▶ **About this exercise**: What do the entries below say? Restate them word for word.

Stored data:

<<<<

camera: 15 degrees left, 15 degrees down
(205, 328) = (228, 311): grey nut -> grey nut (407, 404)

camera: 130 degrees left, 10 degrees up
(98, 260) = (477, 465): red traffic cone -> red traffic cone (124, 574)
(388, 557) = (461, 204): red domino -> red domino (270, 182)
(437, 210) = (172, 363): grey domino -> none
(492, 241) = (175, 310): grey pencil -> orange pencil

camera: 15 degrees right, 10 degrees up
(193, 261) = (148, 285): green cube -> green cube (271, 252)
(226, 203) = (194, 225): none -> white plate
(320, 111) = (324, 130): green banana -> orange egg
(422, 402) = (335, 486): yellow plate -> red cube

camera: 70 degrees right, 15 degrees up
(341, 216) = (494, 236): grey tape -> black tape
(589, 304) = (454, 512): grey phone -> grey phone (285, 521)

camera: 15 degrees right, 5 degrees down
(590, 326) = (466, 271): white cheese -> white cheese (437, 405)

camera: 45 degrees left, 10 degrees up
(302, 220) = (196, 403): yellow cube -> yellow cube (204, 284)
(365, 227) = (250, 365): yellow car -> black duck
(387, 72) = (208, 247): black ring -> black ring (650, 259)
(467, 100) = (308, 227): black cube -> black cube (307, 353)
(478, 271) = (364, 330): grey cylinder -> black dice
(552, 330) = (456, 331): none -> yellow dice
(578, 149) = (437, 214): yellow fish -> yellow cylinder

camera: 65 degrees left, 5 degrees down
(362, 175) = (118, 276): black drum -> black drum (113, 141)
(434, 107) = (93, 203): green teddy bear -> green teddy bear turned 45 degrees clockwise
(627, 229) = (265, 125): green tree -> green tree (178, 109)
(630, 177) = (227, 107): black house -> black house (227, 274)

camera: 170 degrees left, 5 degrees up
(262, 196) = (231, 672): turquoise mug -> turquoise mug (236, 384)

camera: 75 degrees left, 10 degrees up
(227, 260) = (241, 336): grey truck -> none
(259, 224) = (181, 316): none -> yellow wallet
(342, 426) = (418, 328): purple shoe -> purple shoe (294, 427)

>>>>

▶ **Problem solution**:
camera: 15 degrees left, 15 degrees down
(205, 328) = (228, 311): grey nut -> grey nut (407, 404)

camera: 130 degrees left, 10 degrees up
(98, 260) = (477, 465): red traffic cone -> red traffic cone (124, 574)
(388, 557) = (461, 204): red domino -> red domino (270, 182)
(437, 210) = (172, 363): grey domino -> none
(492, 241) = (175, 310): grey pencil -> orange pencil

camera: 15 degrees right, 10 degrees up
(193, 261) = (148, 285): green cube -> green cube (271, 252)
(226, 203) = (194, 225): none -> white plate
(320, 111) = (324, 130): green banana -> orange egg
(422, 402) = (335, 486): yellow plate -> red cube

camera: 70 degrees right, 15 degrees up
(341, 216) = (494, 236): grey tape -> black tape
(589, 304) = (454, 512): grey phone -> grey phone (285, 521)

camera: 15 degrees right, 5 degrees down
(590, 326) = (466, 271): white cheese -> white cheese (437, 405)

camera: 45 degrees left, 10 degrees up
(302, 220) = (196, 403): yellow cube -> yellow cube (204, 284)
(365, 227) = (250, 365): yellow car -> black duck
(387, 72) = (208, 247): black ring -> black ring (650, 259)
(467, 100) = (308, 227): black cube -> black cube (307, 353)
(478, 271) = (364, 330): grey cylinder -> black dice
(552, 330) = (456, 331): none -> yellow dice
(578, 149) = (437, 214): yellow fish -> yellow cylinder

camera: 65 degrees left, 5 degrees down
(362, 175) = (118, 276): black drum -> black drum (113, 141)
(434, 107) = (93, 203): green teddy bear -> green teddy bear turned 45 degrees clockwise
(627, 229) = (265, 125): green tree -> green tree (178, 109)
(630, 177) = (227, 107): black house -> black house (227, 274)

camera: 170 degrees left, 5 degrees up
(262, 196) = (231, 672): turquoise mug -> turquoise mug (236, 384)

camera: 75 degrees left, 10 degrees up
(227, 260) = (241, 336): grey truck -> none
(259, 224) = (181, 316): none -> yellow wallet
(342, 426) = (418, 328): purple shoe -> purple shoe (294, 427)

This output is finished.